▸ Exercise objective:
Below, some lines carry pictures; leave those pictures out and retype exactly the lines from the one with "red pot: 1 -> 2" through the one with "yellow nut: 6 -> 7".

▸ Data:
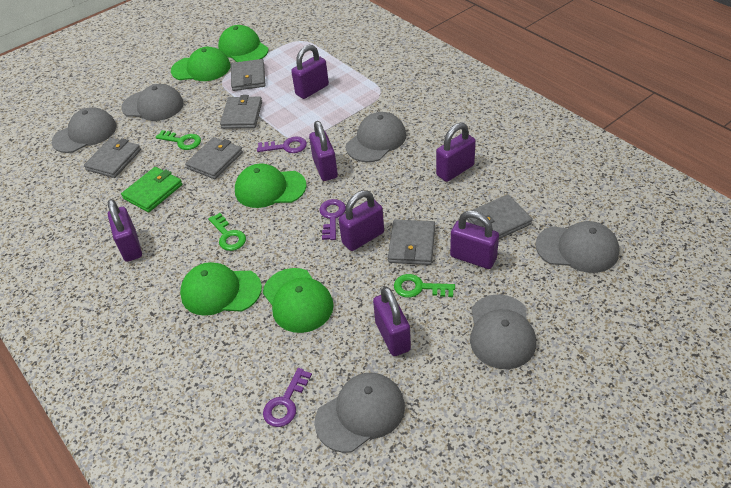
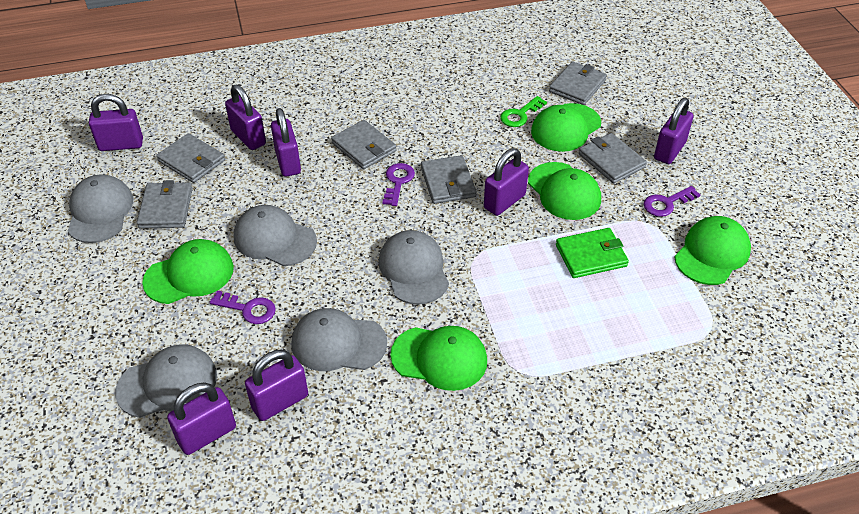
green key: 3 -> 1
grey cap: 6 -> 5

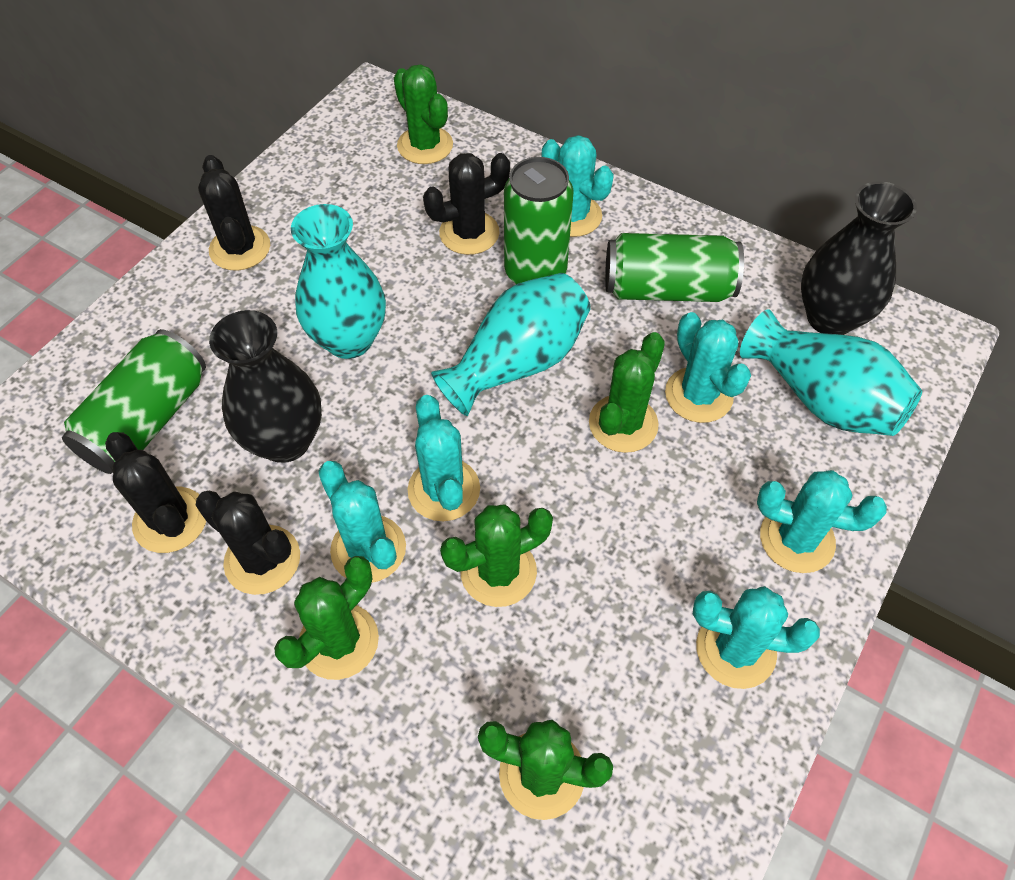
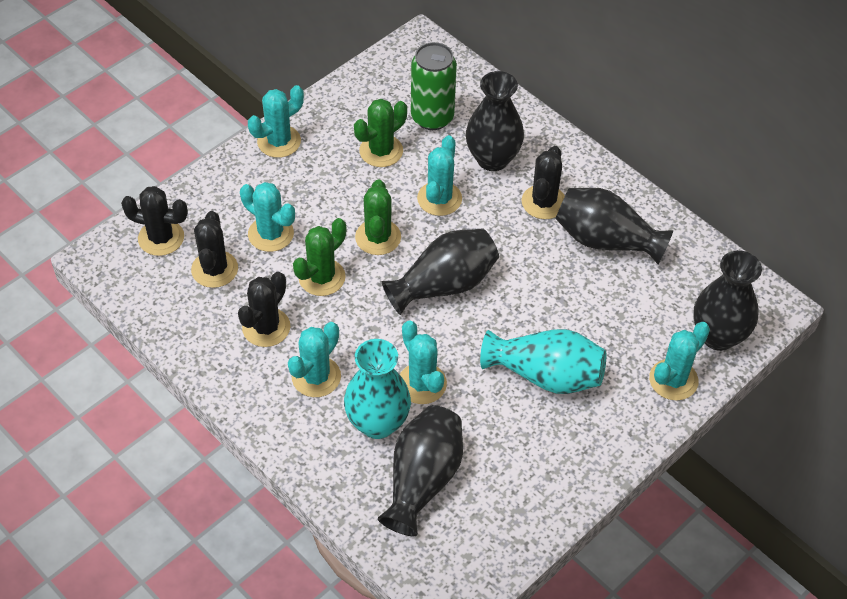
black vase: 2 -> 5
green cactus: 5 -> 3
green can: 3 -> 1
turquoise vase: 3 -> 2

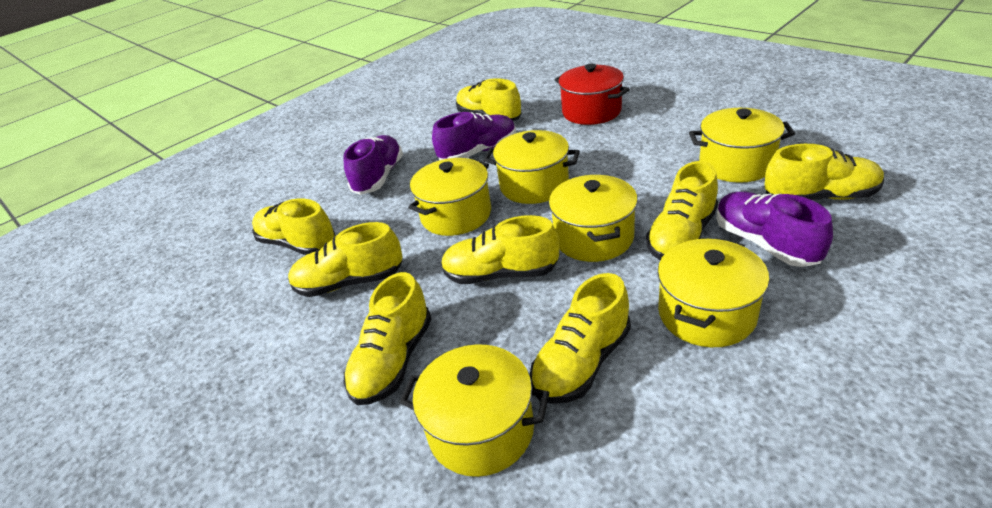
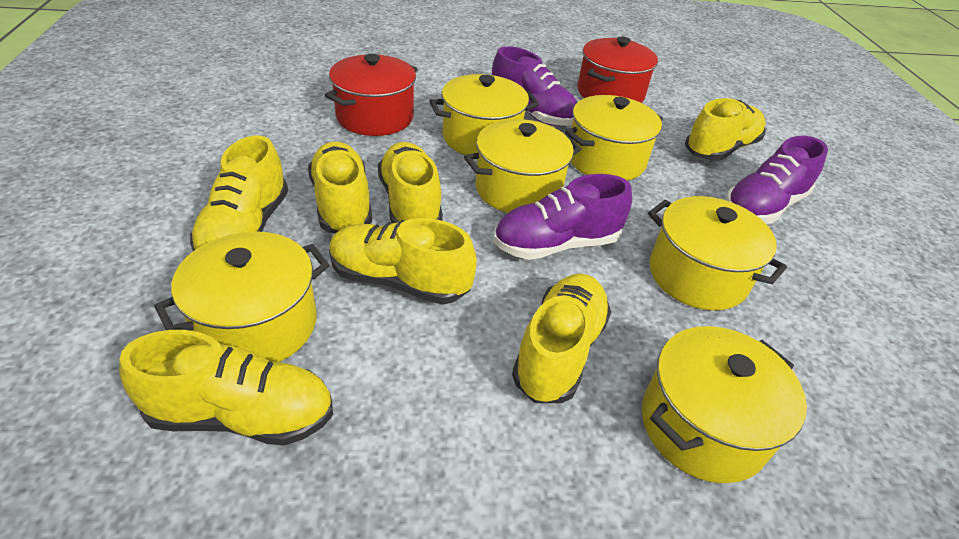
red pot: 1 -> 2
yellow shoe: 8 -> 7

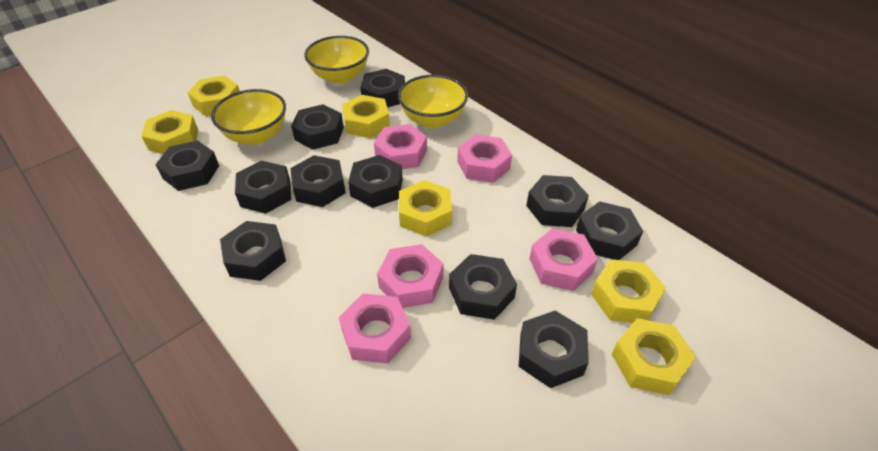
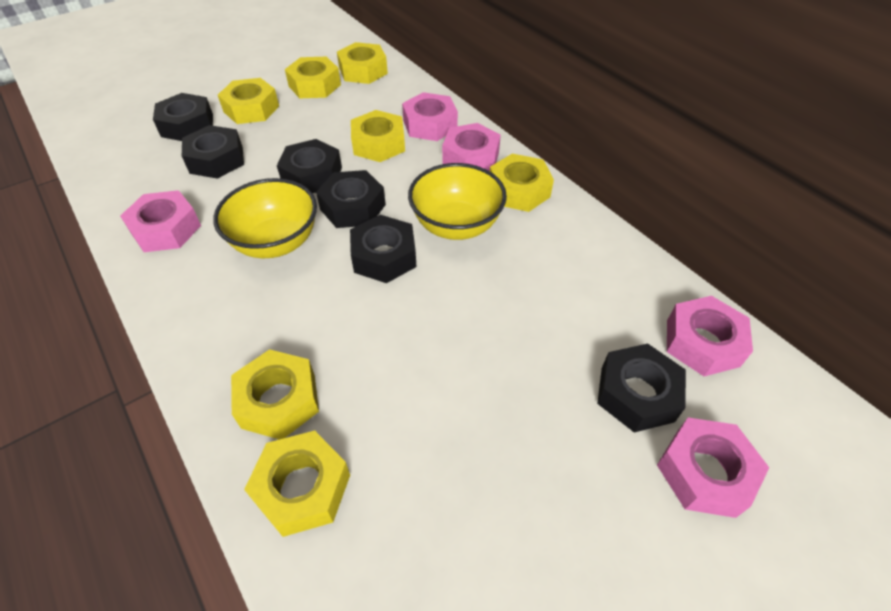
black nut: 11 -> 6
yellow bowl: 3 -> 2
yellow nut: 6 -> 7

...

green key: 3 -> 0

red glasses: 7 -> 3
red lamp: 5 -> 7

▸ Exercise result:
red pot: 1 -> 2
yellow shoe: 8 -> 7

black nut: 11 -> 6
yellow bowl: 3 -> 2
yellow nut: 6 -> 7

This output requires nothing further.